* **QUÉ SE PIDE**:
Cambia "yellow semicircle" por "orange semicircle" en todo el material y vuelve a escribir las líneas sin ningún otro cambio. Deja fuera de la respuesta las líneas de imagen.

________________________________________

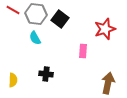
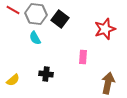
pink rectangle: moved 6 px down
yellow semicircle: rotated 48 degrees clockwise
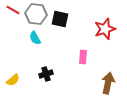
black square: rotated 24 degrees counterclockwise
black cross: rotated 24 degrees counterclockwise
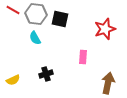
yellow semicircle: rotated 16 degrees clockwise
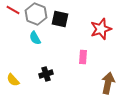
gray hexagon: rotated 15 degrees clockwise
red star: moved 4 px left
yellow semicircle: rotated 72 degrees clockwise
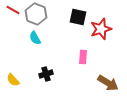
black square: moved 18 px right, 2 px up
brown arrow: rotated 110 degrees clockwise
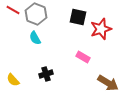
pink rectangle: rotated 64 degrees counterclockwise
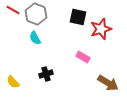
yellow semicircle: moved 2 px down
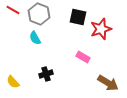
gray hexagon: moved 3 px right
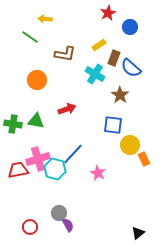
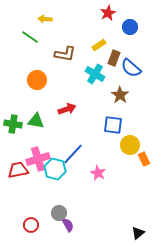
red circle: moved 1 px right, 2 px up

________________________________________

* **RESPUESTA**:
pink rectangle: moved 6 px down
orange semicircle: rotated 48 degrees clockwise
black square: rotated 24 degrees counterclockwise
black cross: rotated 24 degrees counterclockwise
orange semicircle: rotated 16 degrees clockwise
gray hexagon: rotated 15 degrees clockwise
red star: moved 4 px left
orange semicircle: rotated 72 degrees clockwise
black square: moved 18 px right, 2 px up
brown arrow: rotated 110 degrees clockwise
pink rectangle: rotated 64 degrees counterclockwise
orange semicircle: moved 2 px down
gray hexagon: moved 3 px right
red circle: moved 1 px right, 2 px up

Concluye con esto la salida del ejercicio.